_WHAT IS BEING ASKED_
A verbatim copy of the records is required, with all pictures left out.

[Records from a collection]
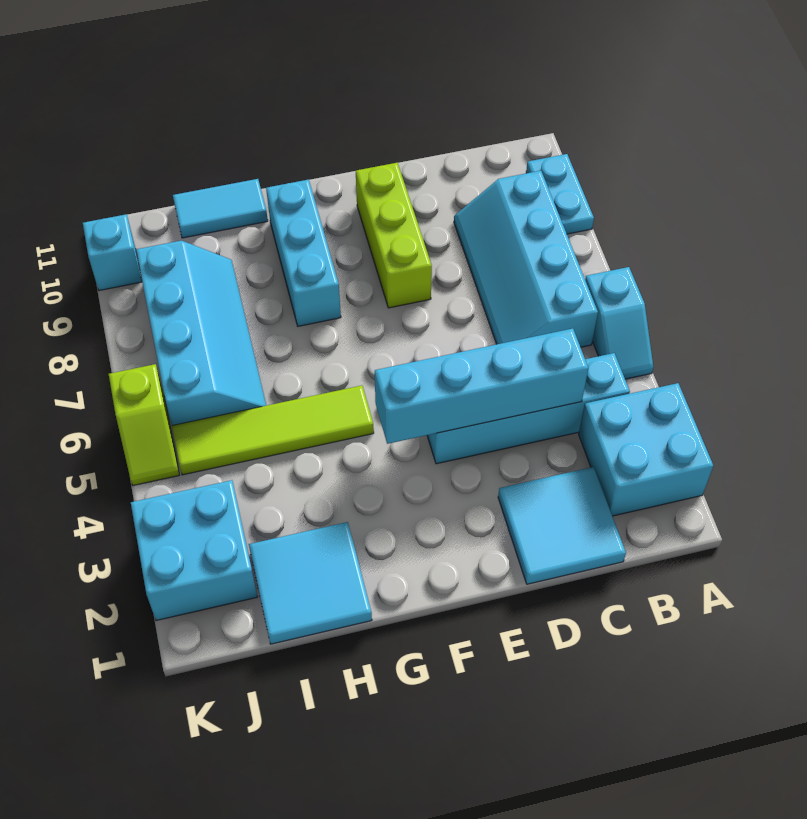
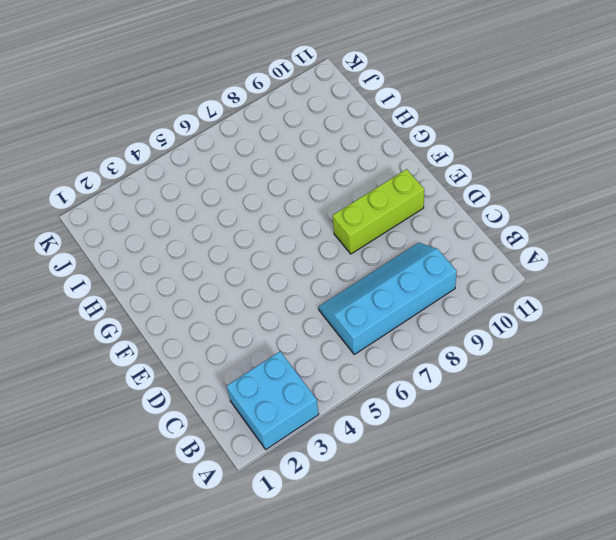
none -> cyan 1x2 slope [585,267,653,379]
none -> cyan 1x2 plate [526,154,594,234]
none -> cyan 1x4 brick [427,353,630,464]

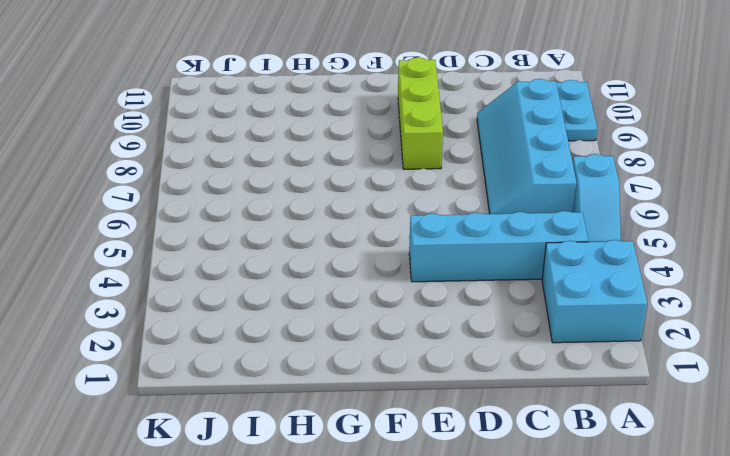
none -> cyan 2x2 tile [498,467,626,584]
none -> lime 1x4 tile [172,386,374,475]
none -> cyan 1x3 brick [266,180,341,326]

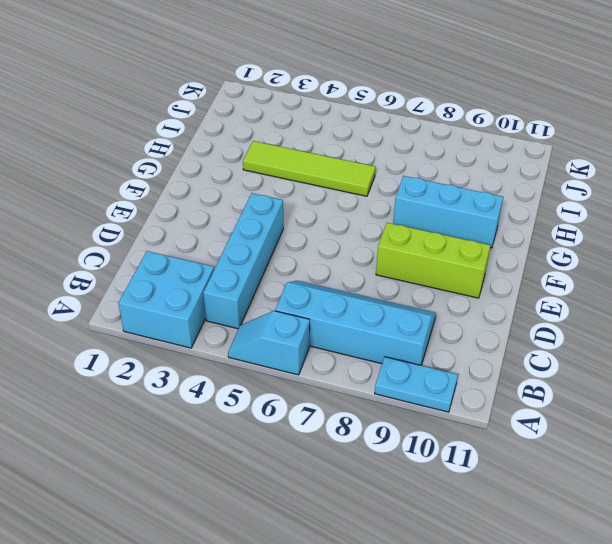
lime 1x4 tile [243,141,376,196] -> lime 1x4 tile turned to [172,386,374,475]
none -> cyan 2x2 tile [498,467,626,584]
none -> cyan 2x2 tile [249,522,372,644]
none -> cyan 1x2 tile [173,179,268,238]

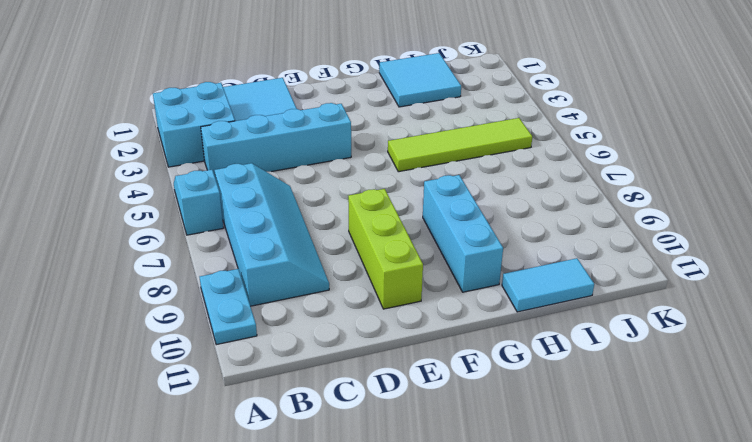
none -> cyan 2x4 slope [136,241,266,425]
none -> cyan 2x2 brick [131,480,257,621]
none -> lime 1x2 slope [109,364,179,485]

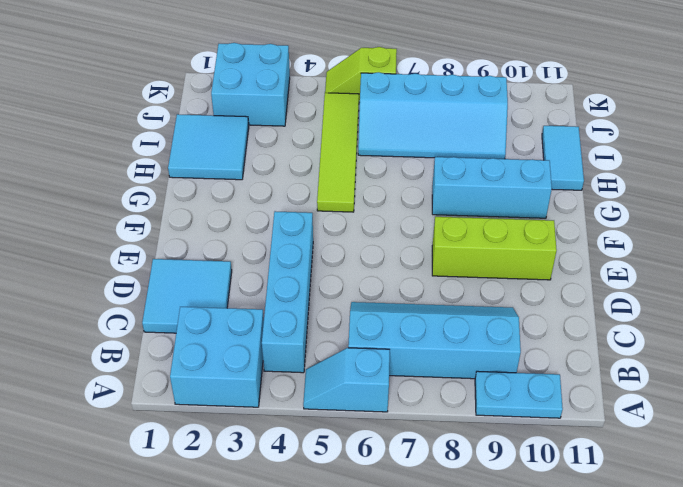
none -> cyan 1x1 brick [83,214,142,291]
none -> cyan 1x4 brick [375,329,588,444]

_TASK SOLUTION_
none -> cyan 1x2 slope [585,267,653,379]
none -> cyan 1x2 plate [526,154,594,234]
none -> cyan 1x4 brick [427,353,630,464]

none -> cyan 2x2 tile [498,467,626,584]
none -> lime 1x4 tile [172,386,374,475]
none -> cyan 1x3 brick [266,180,341,326]

lime 1x4 tile [243,141,376,196] -> lime 1x4 tile turned to [172,386,374,475]
none -> cyan 2x2 tile [498,467,626,584]
none -> cyan 2x2 tile [249,522,372,644]
none -> cyan 1x2 tile [173,179,268,238]

none -> cyan 2x4 slope [136,241,266,425]
none -> cyan 2x2 brick [131,480,257,621]
none -> lime 1x2 slope [109,364,179,485]

none -> cyan 1x1 brick [83,214,142,291]
none -> cyan 1x4 brick [375,329,588,444]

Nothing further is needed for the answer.